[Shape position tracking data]
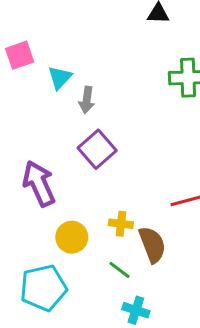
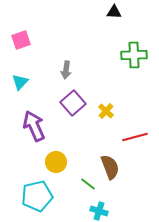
cyan triangle: (60, 78) -> (20, 82), moved
yellow cross: (121, 224) -> (106, 111), moved, turned 35

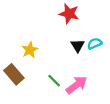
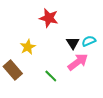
red star: (69, 14) -> (49, 18), moved
pink arrow: (77, 85) -> (78, 62), moved

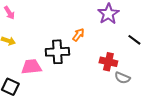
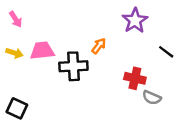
pink trapezoid: (31, 67) -> (42, 51), moved

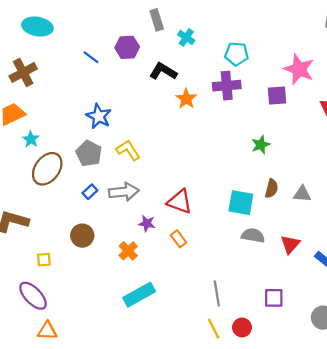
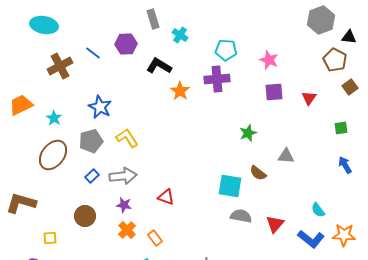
pink star: (299, 69) -> (269, 60), moved, size x0.7
brown cross: (23, 72) -> (60, 66), moved
purple square: (277, 95) -> (274, 92), moved
cyan star: (31, 139) -> (54, 118), moved
gray pentagon: (89, 153) -> (91, 141), turned 30
brown semicircle: (272, 188) -> (258, 173), turned 114
gray triangle: (302, 194) -> (286, 156), moved
red triangle: (180, 202) -> (166, 197), moved, size x0.7
purple star: (147, 223) -> (124, 205), moved
orange rectangle: (179, 239) -> (155, 238), moved

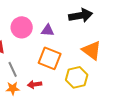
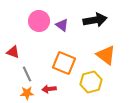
pink circle: (22, 27) -> (39, 21), moved
purple triangle: (48, 30) -> (62, 25), moved, turned 32

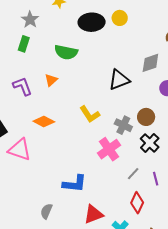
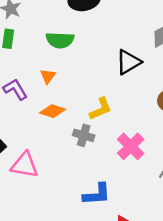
yellow L-shape: (90, 114) -> (101, 109), turned -70
orange diamond: (44, 121) -> (52, 111), moved
gray cross: (123, 125) -> (84, 135), moved

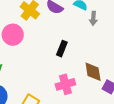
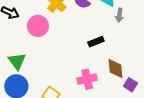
black rectangle: (62, 49) -> (96, 42), moved, turned 42

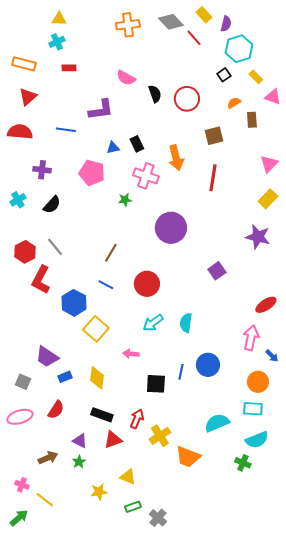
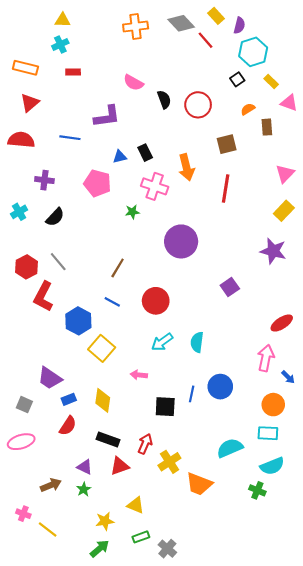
red semicircle: (56, 410) -> (68, 426), moved
green arrow: (19, 518) -> (100, 549), moved

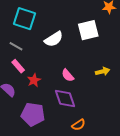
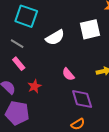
red star: (34, 80) -> (34, 86), moved
purple diamond: (65, 99) -> (82, 99), moved
purple pentagon: (33, 114) -> (17, 113), moved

▸ DIRECTIONS FOR THIS TASK: Going by the data above, give back only the lines from the one containing "red star: (69, 14) -> (49, 18), moved" through the one containing "gray pentagon: (89, 153)", exactly as they stand, both ends included and no images.

▸ SOLUTION TO THE PROBLEM:
red star: (69, 14) -> (49, 18), moved
pink arrow: (77, 85) -> (78, 62), moved

pink trapezoid: (31, 67) -> (42, 51), moved

pink star: (299, 69) -> (269, 60), moved, size x0.7
brown cross: (23, 72) -> (60, 66), moved
purple square: (277, 95) -> (274, 92), moved
cyan star: (31, 139) -> (54, 118), moved
gray pentagon: (89, 153) -> (91, 141), turned 30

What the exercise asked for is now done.